[Opening Data listing section]

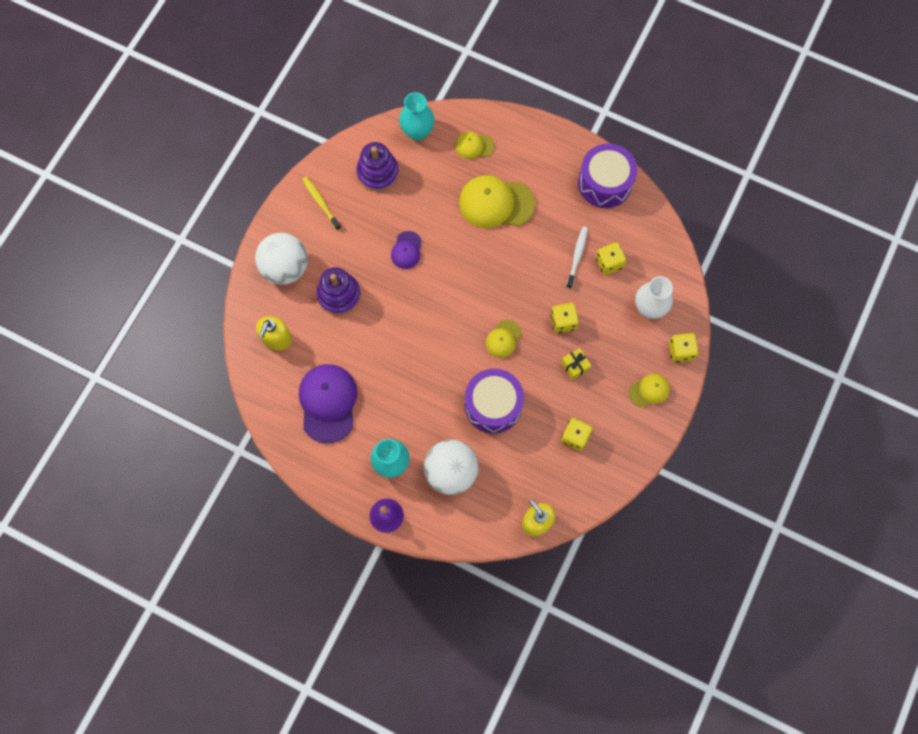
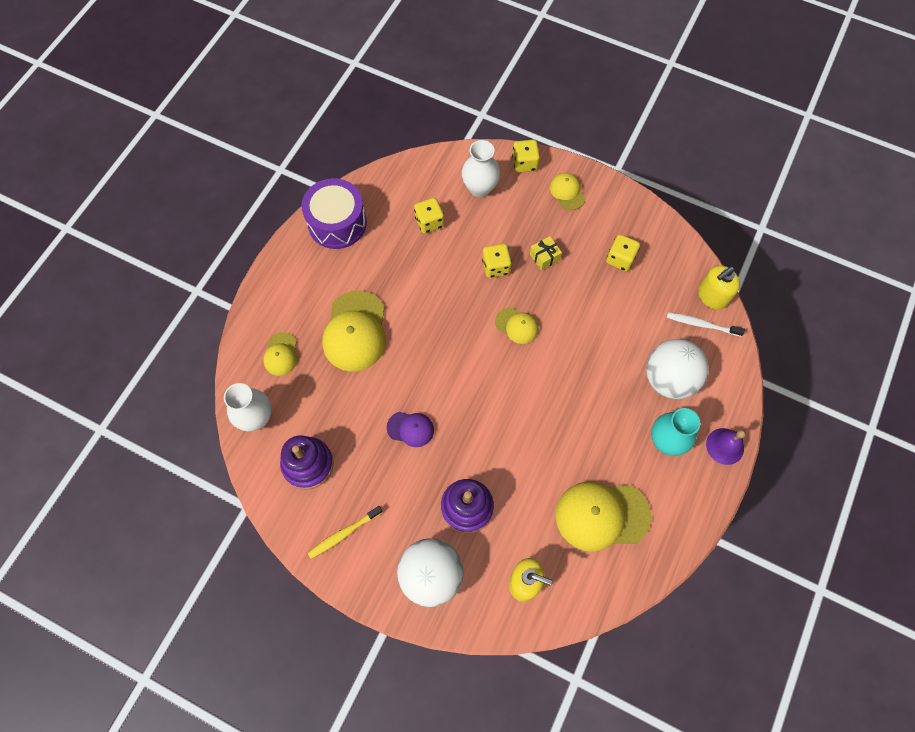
camera: 90 degrees left, 5 degrees down
(328, 403) = (602, 515): purple cap -> yellow cap
(417, 132) = (256, 418): turquoise vase -> white vase
(493, 405) = (592, 336): purple drum -> none
(577, 256) = (421, 252): white toothbrush -> white toothbrush (701, 324)

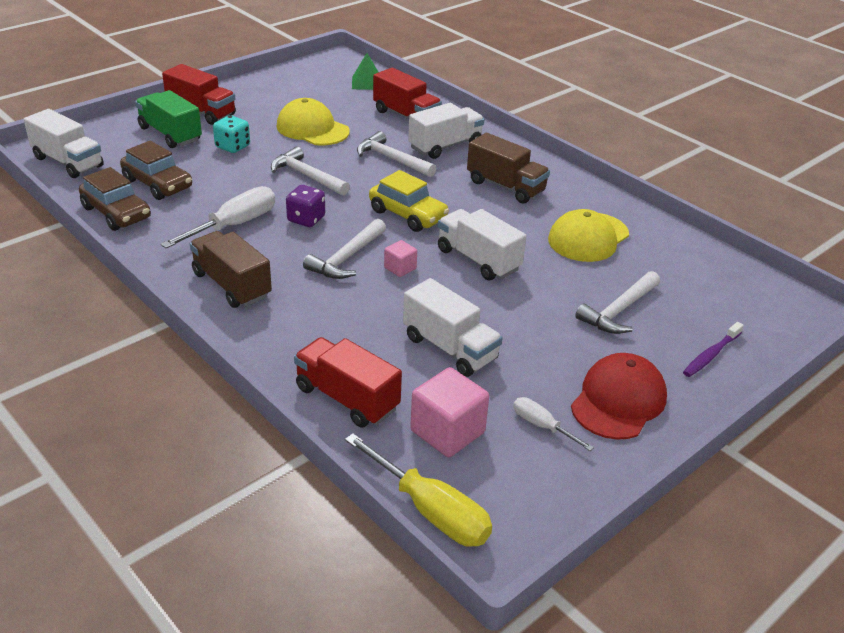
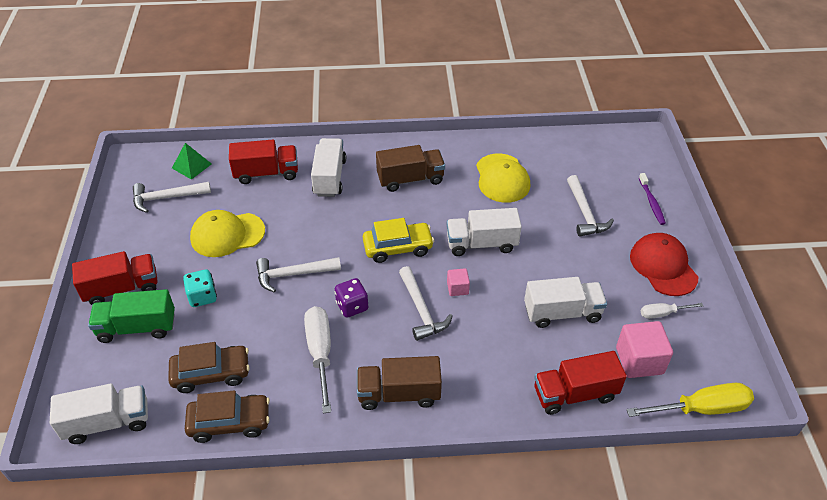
camera: 50 degrees left, 10 degrees up
(391, 159) = (318, 215): white hammer -> white hammer (166, 198)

[Closing Data listing section]

About this exercise - For each line of the entries that contains the word "purple", make a copy.

Expected output -
(328, 403) = (602, 515): purple cap -> yellow cap
(493, 405) = (592, 336): purple drum -> none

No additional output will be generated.